** Supplied data follows **

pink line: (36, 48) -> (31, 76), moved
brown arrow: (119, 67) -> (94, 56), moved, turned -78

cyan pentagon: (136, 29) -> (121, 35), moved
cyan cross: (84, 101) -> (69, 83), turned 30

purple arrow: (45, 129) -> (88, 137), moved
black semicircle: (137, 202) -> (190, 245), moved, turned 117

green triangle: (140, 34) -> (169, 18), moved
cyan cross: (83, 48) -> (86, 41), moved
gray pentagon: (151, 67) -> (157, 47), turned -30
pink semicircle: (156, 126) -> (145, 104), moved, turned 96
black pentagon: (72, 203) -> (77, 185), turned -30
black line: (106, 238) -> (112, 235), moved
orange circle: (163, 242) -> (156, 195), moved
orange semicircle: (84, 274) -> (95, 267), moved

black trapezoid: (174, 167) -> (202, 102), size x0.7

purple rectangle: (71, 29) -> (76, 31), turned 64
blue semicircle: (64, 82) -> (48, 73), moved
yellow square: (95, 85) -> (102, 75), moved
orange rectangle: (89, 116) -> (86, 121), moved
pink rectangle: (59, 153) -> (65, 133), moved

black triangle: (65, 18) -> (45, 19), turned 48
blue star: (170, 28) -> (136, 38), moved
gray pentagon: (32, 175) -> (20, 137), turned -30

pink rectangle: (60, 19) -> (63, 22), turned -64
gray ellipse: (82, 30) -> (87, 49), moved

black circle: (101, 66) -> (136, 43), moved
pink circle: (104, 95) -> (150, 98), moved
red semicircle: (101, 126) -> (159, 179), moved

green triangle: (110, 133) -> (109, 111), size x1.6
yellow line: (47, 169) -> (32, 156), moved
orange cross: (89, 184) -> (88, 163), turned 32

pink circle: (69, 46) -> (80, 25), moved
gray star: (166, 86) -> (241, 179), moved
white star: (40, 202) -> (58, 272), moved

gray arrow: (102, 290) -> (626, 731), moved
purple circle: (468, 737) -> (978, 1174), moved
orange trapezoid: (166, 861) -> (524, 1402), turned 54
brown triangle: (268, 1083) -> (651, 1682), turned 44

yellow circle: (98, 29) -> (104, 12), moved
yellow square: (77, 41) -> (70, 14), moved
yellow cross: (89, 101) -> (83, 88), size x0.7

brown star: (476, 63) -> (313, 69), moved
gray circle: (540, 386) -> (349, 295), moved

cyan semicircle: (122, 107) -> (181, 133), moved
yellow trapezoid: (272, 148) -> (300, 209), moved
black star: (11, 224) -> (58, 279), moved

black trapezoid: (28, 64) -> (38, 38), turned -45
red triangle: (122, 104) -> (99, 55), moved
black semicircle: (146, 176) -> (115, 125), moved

** End of Supplied data **

Task description:
Make sure that every entry above is copied out exactly as it stands.

Answer to this task:
pink line: (36, 48) -> (31, 76), moved
brown arrow: (119, 67) -> (94, 56), moved, turned -78

cyan pentagon: (136, 29) -> (121, 35), moved
cyan cross: (84, 101) -> (69, 83), turned 30

purple arrow: (45, 129) -> (88, 137), moved
black semicircle: (137, 202) -> (190, 245), moved, turned 117

green triangle: (140, 34) -> (169, 18), moved
cyan cross: (83, 48) -> (86, 41), moved
gray pentagon: (151, 67) -> (157, 47), turned -30
pink semicircle: (156, 126) -> (145, 104), moved, turned 96
black pentagon: (72, 203) -> (77, 185), turned -30
black line: (106, 238) -> (112, 235), moved
orange circle: (163, 242) -> (156, 195), moved
orange semicircle: (84, 274) -> (95, 267), moved

black trapezoid: (174, 167) -> (202, 102), size x0.7

purple rectangle: (71, 29) -> (76, 31), turned 64
blue semicircle: (64, 82) -> (48, 73), moved
yellow square: (95, 85) -> (102, 75), moved
orange rectangle: (89, 116) -> (86, 121), moved
pink rectangle: (59, 153) -> (65, 133), moved

black triangle: (65, 18) -> (45, 19), turned 48
blue star: (170, 28) -> (136, 38), moved
gray pentagon: (32, 175) -> (20, 137), turned -30

pink rectangle: (60, 19) -> (63, 22), turned -64
gray ellipse: (82, 30) -> (87, 49), moved

black circle: (101, 66) -> (136, 43), moved
pink circle: (104, 95) -> (150, 98), moved
red semicircle: (101, 126) -> (159, 179), moved

green triangle: (110, 133) -> (109, 111), size x1.6
yellow line: (47, 169) -> (32, 156), moved
orange cross: (89, 184) -> (88, 163), turned 32

pink circle: (69, 46) -> (80, 25), moved
gray star: (166, 86) -> (241, 179), moved
white star: (40, 202) -> (58, 272), moved

gray arrow: (102, 290) -> (626, 731), moved
purple circle: (468, 737) -> (978, 1174), moved
orange trapezoid: (166, 861) -> (524, 1402), turned 54
brown triangle: (268, 1083) -> (651, 1682), turned 44

yellow circle: (98, 29) -> (104, 12), moved
yellow square: (77, 41) -> (70, 14), moved
yellow cross: (89, 101) -> (83, 88), size x0.7

brown star: (476, 63) -> (313, 69), moved
gray circle: (540, 386) -> (349, 295), moved

cyan semicircle: (122, 107) -> (181, 133), moved
yellow trapezoid: (272, 148) -> (300, 209), moved
black star: (11, 224) -> (58, 279), moved

black trapezoid: (28, 64) -> (38, 38), turned -45
red triangle: (122, 104) -> (99, 55), moved
black semicircle: (146, 176) -> (115, 125), moved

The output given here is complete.